#### [TASK TO COMPLETE]
Please restate, word for word, the lines below that begin at the one with "(471, 199) = (441, 245): white" and end at the one with "(667, 260) = (217, 257): white". Leave out all other lines.
=-=-=
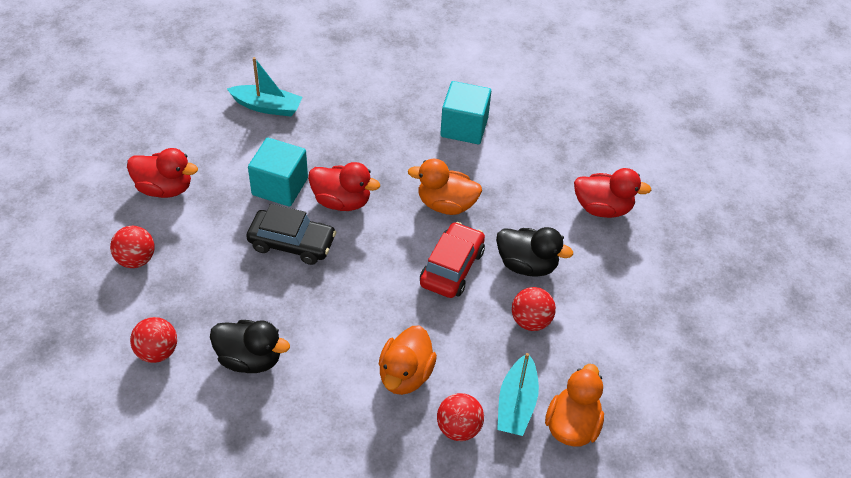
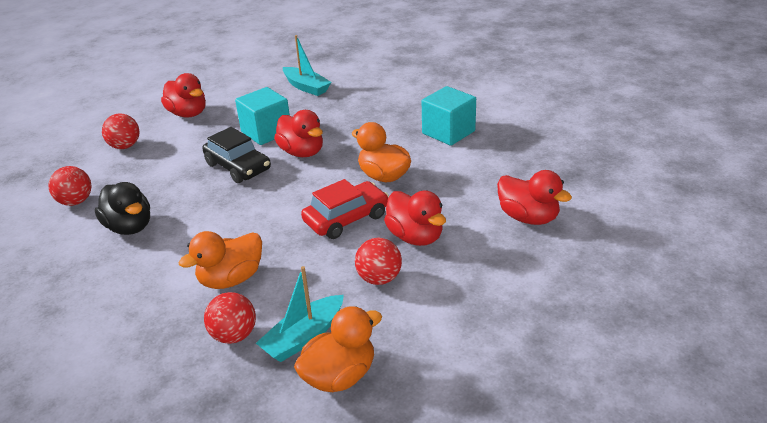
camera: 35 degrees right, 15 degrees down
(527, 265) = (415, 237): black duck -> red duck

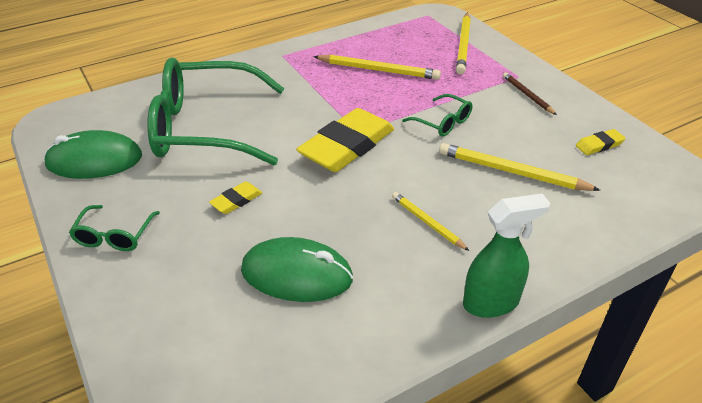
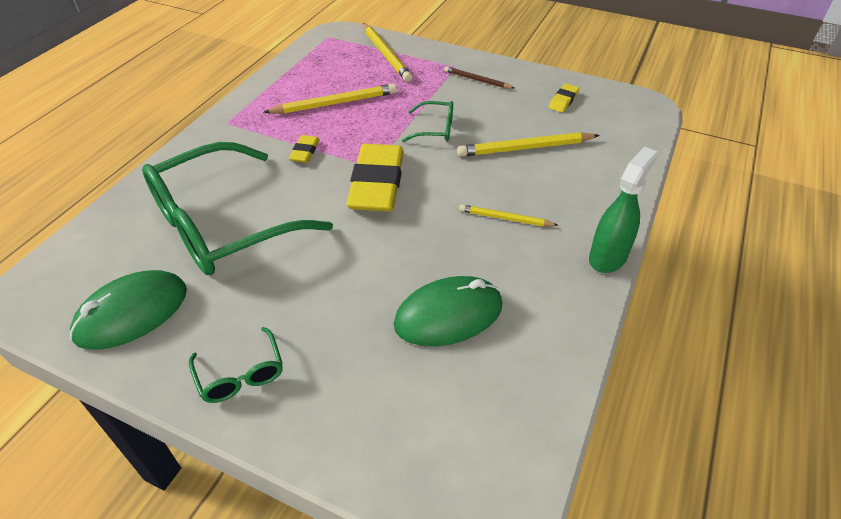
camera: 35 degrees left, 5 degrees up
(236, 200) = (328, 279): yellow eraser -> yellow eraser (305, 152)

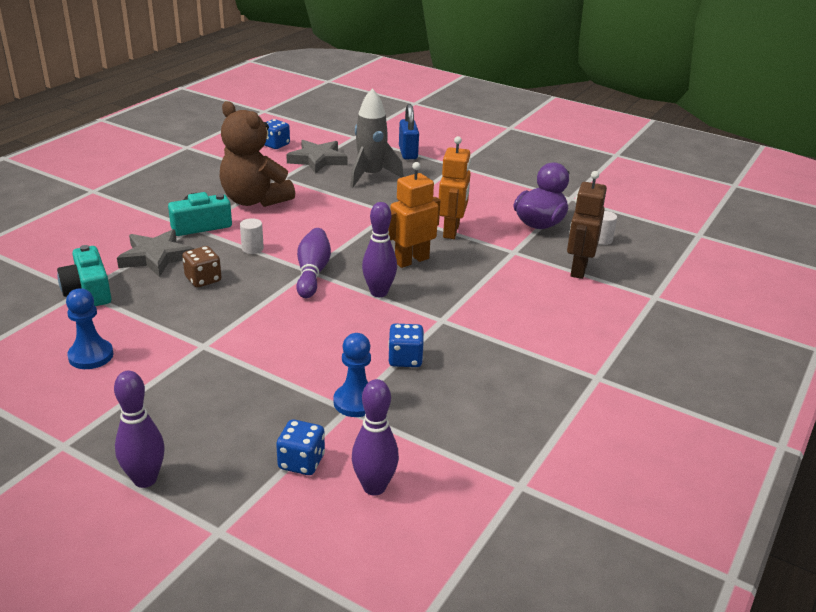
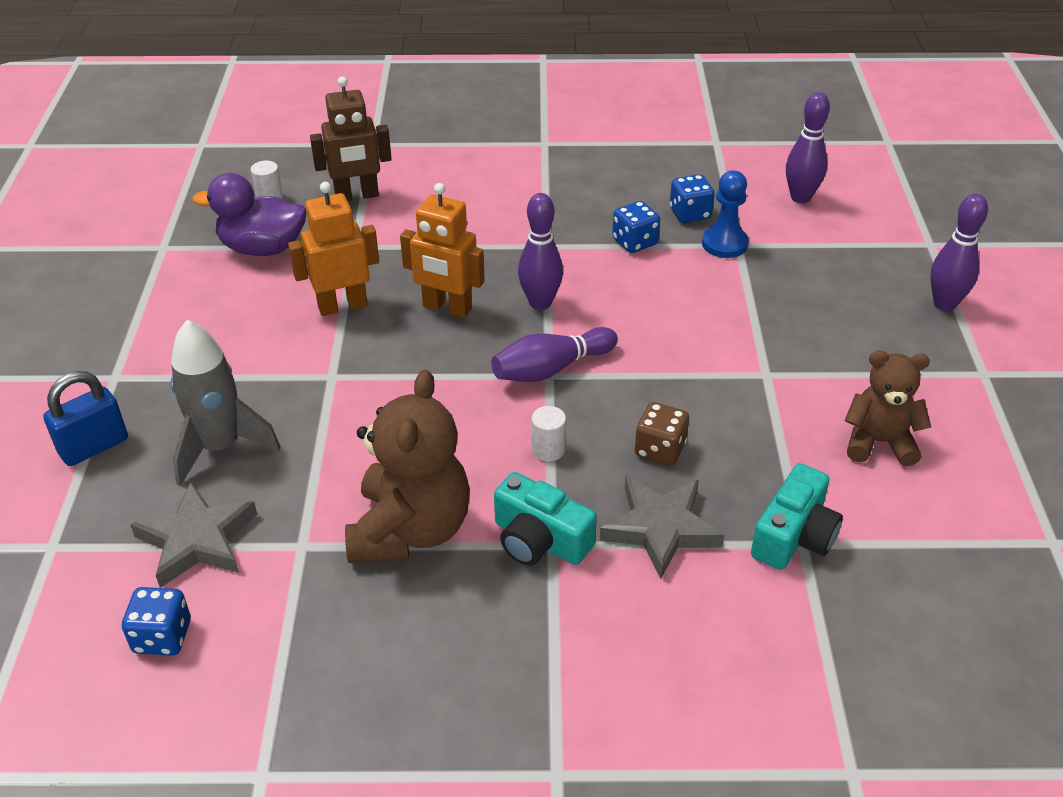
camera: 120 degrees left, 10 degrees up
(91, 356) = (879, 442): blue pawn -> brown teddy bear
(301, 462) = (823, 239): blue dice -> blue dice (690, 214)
=-=-=
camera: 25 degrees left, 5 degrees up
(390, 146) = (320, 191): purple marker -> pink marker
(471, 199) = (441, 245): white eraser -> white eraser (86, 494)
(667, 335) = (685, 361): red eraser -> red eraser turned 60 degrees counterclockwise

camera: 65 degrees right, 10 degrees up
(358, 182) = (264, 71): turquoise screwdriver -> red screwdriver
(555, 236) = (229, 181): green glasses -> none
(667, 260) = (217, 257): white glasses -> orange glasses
=-=-=
#### [EXERCISE OUTPUT]
(471, 199) = (441, 245): white eraser -> white eraser (86, 494)
(667, 335) = (685, 361): red eraser -> red eraser turned 60 degrees counterclockwise

camera: 65 degrees right, 10 degrees up
(358, 182) = (264, 71): turquoise screwdriver -> red screwdriver
(555, 236) = (229, 181): green glasses -> none
(667, 260) = (217, 257): white glasses -> orange glasses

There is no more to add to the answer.